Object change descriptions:
* * * * * * * * *
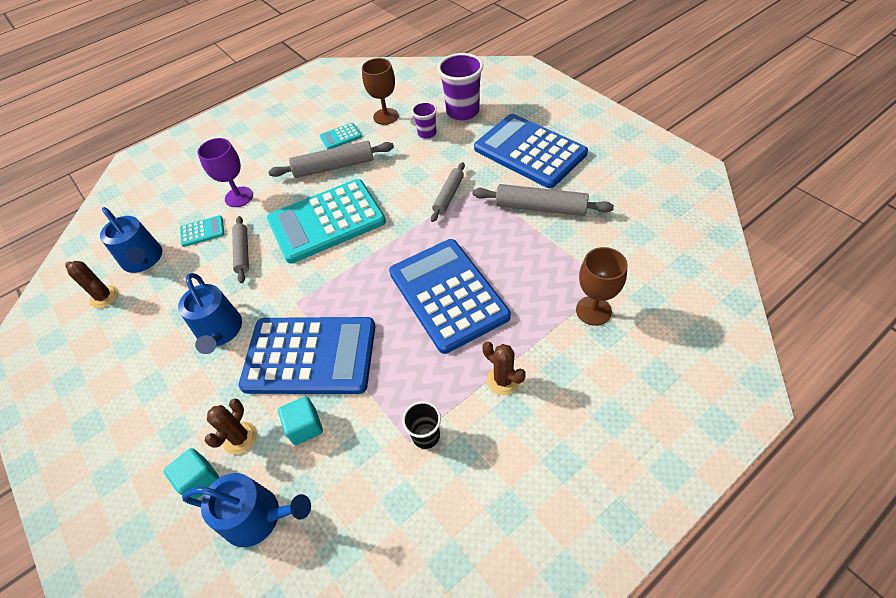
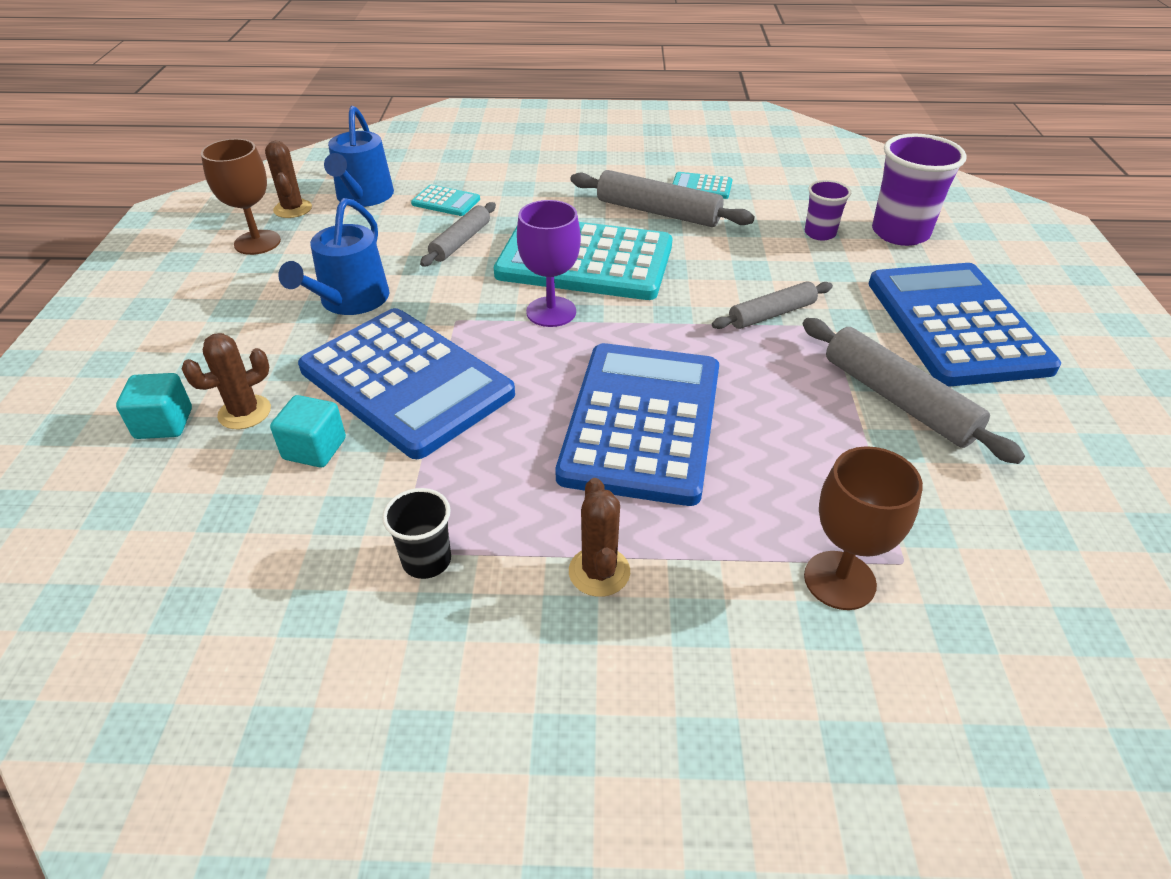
camera: 35 degrees right, 10 degrees down
(239, 197) = (519, 189): purple goblet -> purple goblet (551, 312)
(258, 517) = (165, 502): blue watering can -> none
(386, 116) = (783, 192): brown goblet -> brown goblet (257, 242)

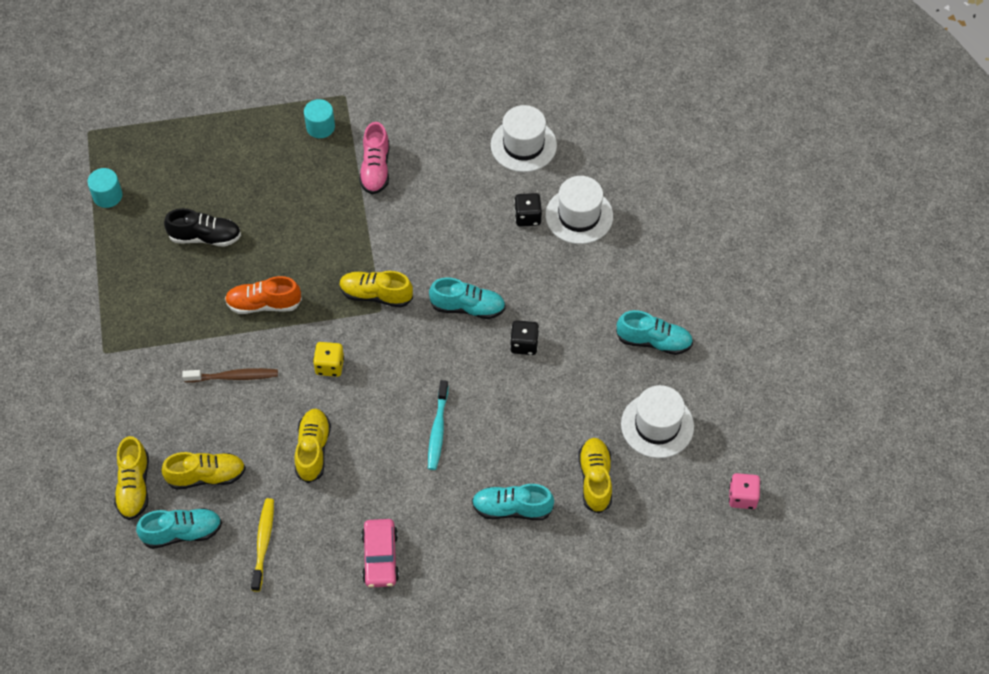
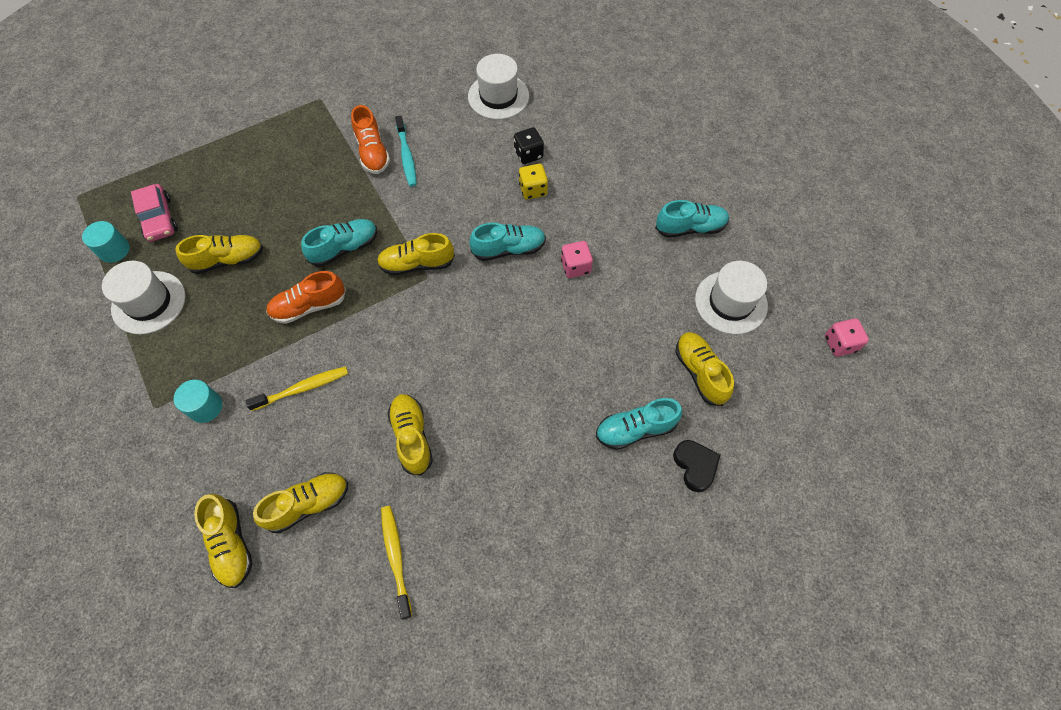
camera: 20 degrees left, 5 degrees up
(182, 533) = (302, 579): turquoise shoe -> turquoise shoe (344, 248)
(205, 237) = (228, 260): black shoe -> yellow shoe
(234, 377) = (303, 388): brown toothbrush -> yellow toothbrush
(320, 127) = (307, 131): turquoise cylinder -> turquoise cylinder (205, 407)
(329, 366) = (397, 346): yellow dice -> yellow dice (533, 190)
(375, 169) = (372, 152): pink shoe -> orange shoe
(380, 557) = (526, 529): pink car -> pink car (159, 218)
(437, 430) = (529, 375): turquoise toothbrush -> turquoise toothbrush (406, 156)
(524, 344) = (575, 267): black dice -> pink dice
(550, 557) = (695, 466): none -> black heart
(579, 216) = (573, 140): white hat -> white hat (149, 302)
* * * * * * * * *
A complete answer lists each line of the data that holds the word "turquoise".

Result ::
(182, 533) = (302, 579): turquoise shoe -> turquoise shoe (344, 248)
(320, 127) = (307, 131): turquoise cylinder -> turquoise cylinder (205, 407)
(437, 430) = (529, 375): turquoise toothbrush -> turquoise toothbrush (406, 156)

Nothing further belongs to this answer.